Dataset records
§

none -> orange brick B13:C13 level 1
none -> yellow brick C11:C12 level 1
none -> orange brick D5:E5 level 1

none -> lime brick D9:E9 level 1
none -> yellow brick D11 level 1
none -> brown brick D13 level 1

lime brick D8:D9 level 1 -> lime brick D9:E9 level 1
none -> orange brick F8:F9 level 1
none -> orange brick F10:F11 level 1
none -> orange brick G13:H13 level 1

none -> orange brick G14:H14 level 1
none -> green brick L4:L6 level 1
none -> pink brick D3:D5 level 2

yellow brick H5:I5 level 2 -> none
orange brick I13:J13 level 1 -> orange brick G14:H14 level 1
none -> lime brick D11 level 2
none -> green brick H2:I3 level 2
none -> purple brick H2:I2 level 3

§

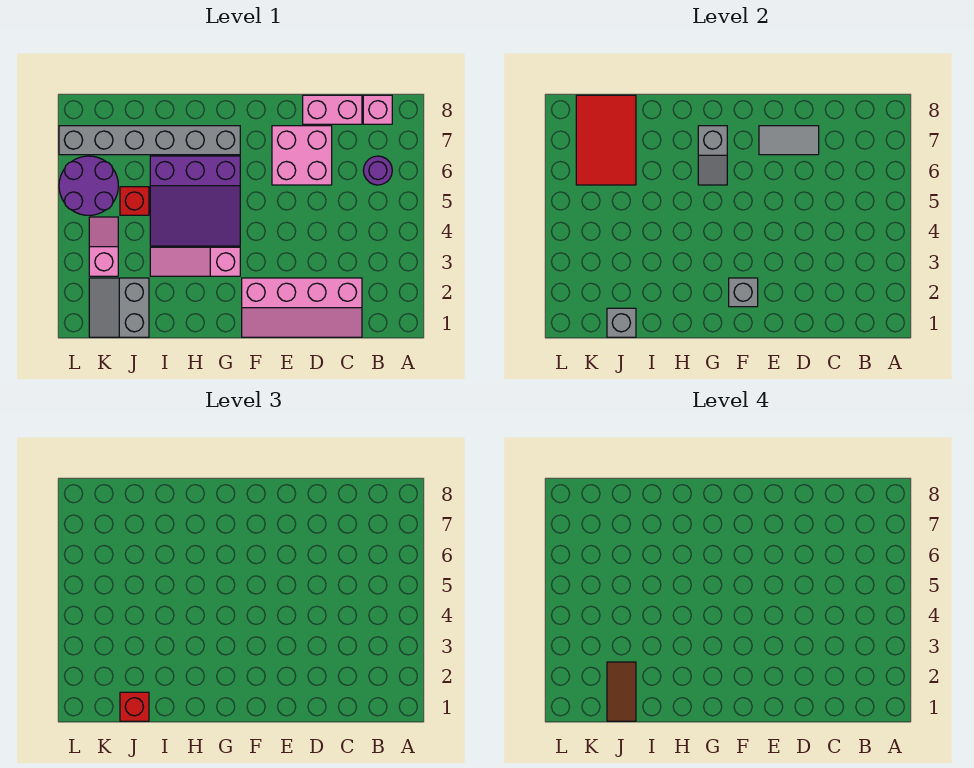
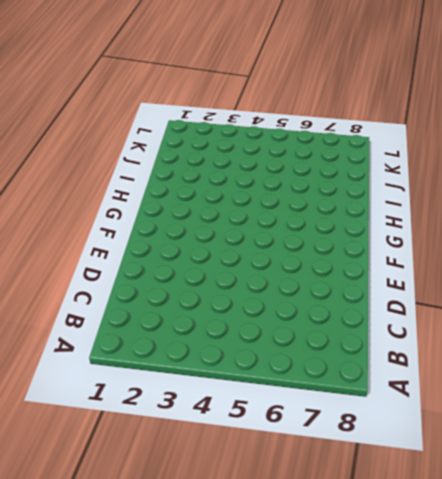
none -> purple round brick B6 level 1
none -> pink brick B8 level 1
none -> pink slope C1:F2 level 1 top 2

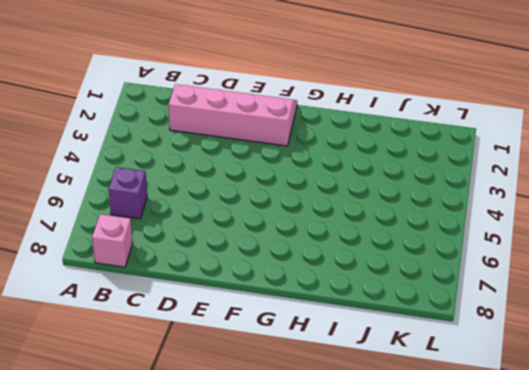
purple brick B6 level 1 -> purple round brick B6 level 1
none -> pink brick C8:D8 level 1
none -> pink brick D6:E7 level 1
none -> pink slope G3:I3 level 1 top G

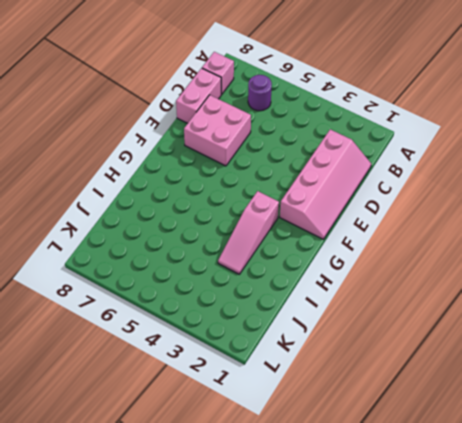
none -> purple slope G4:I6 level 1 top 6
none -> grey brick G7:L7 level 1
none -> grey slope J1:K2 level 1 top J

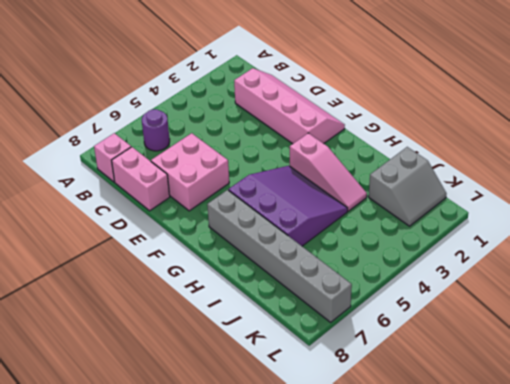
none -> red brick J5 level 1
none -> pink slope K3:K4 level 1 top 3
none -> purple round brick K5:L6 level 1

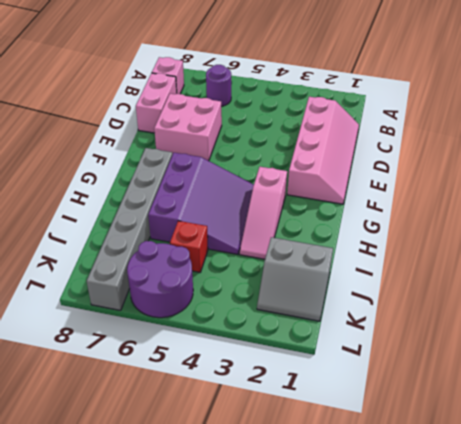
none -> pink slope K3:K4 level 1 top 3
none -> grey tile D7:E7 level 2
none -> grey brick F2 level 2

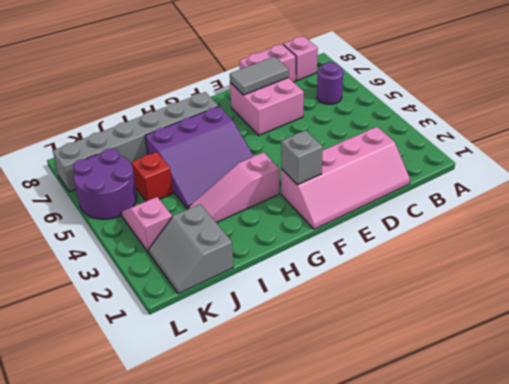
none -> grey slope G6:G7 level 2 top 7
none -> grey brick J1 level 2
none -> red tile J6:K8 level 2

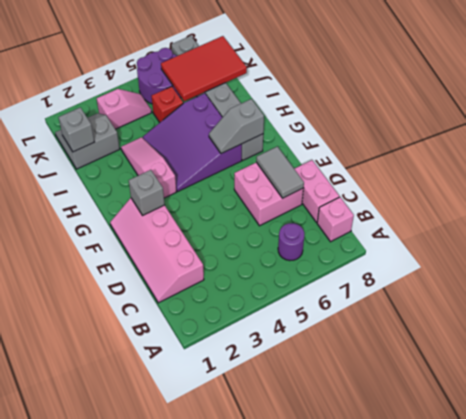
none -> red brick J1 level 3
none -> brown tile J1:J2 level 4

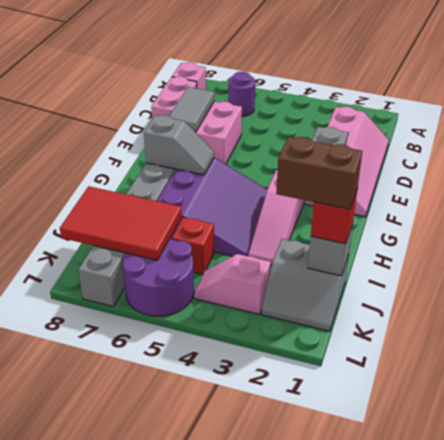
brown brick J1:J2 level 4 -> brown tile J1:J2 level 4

§

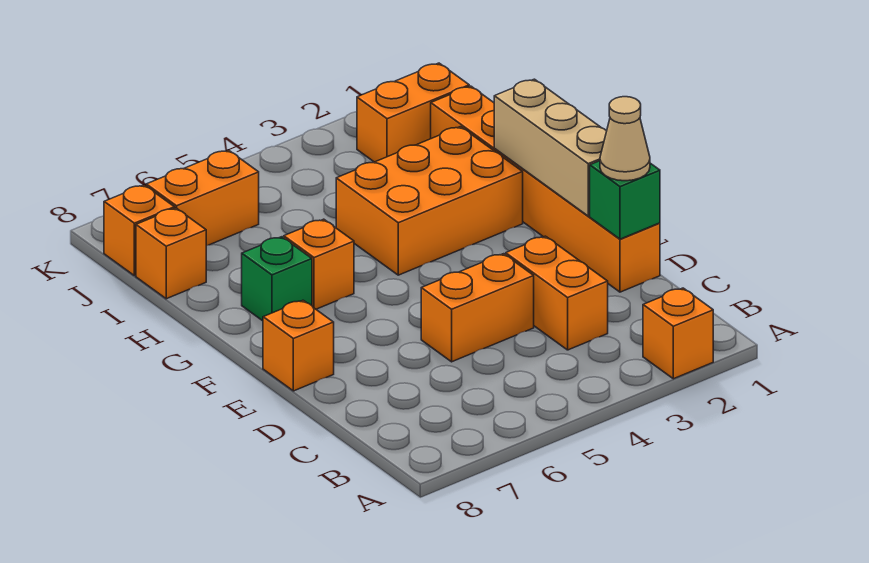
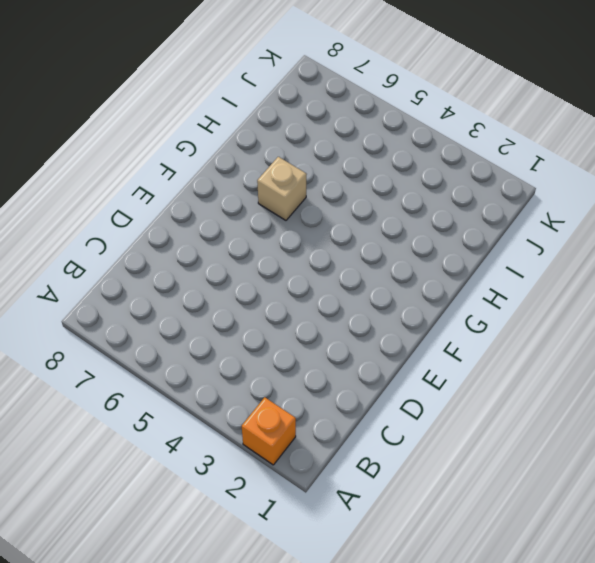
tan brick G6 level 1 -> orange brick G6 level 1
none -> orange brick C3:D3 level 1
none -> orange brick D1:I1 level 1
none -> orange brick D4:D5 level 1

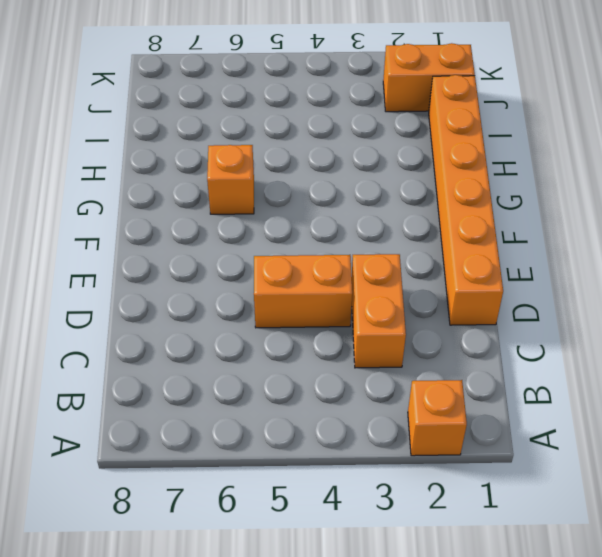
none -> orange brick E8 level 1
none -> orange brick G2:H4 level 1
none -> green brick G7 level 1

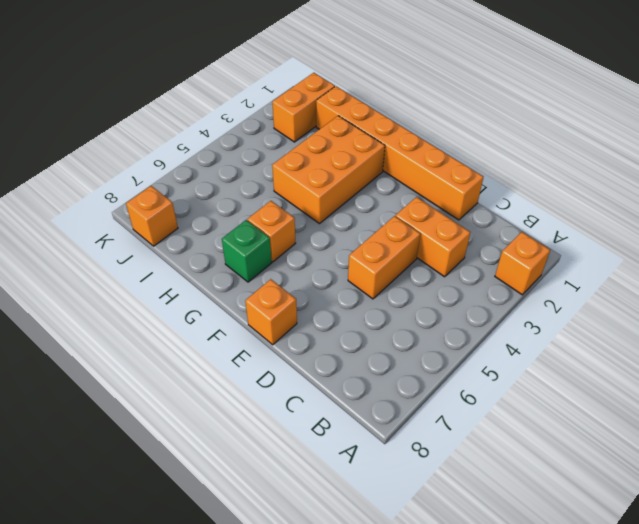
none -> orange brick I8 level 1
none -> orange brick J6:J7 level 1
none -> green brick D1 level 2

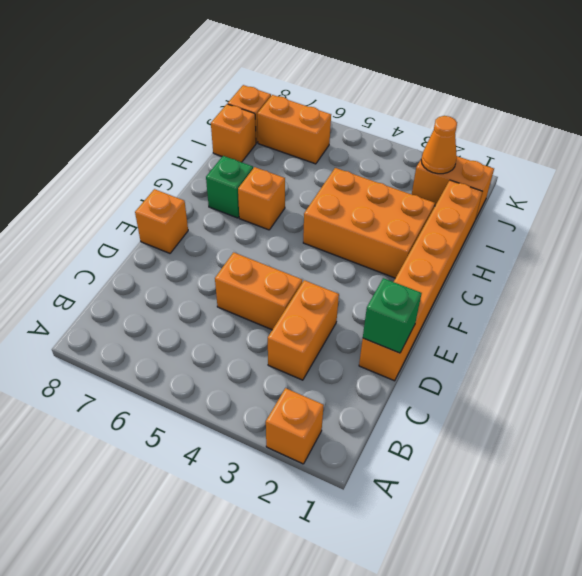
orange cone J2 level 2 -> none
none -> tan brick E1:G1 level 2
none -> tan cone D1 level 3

§

Check each line above for the word "round" and copy every line that has it.

### Exercise answer
none -> purple round brick B6 level 1
purple brick B6 level 1 -> purple round brick B6 level 1
none -> purple round brick K5:L6 level 1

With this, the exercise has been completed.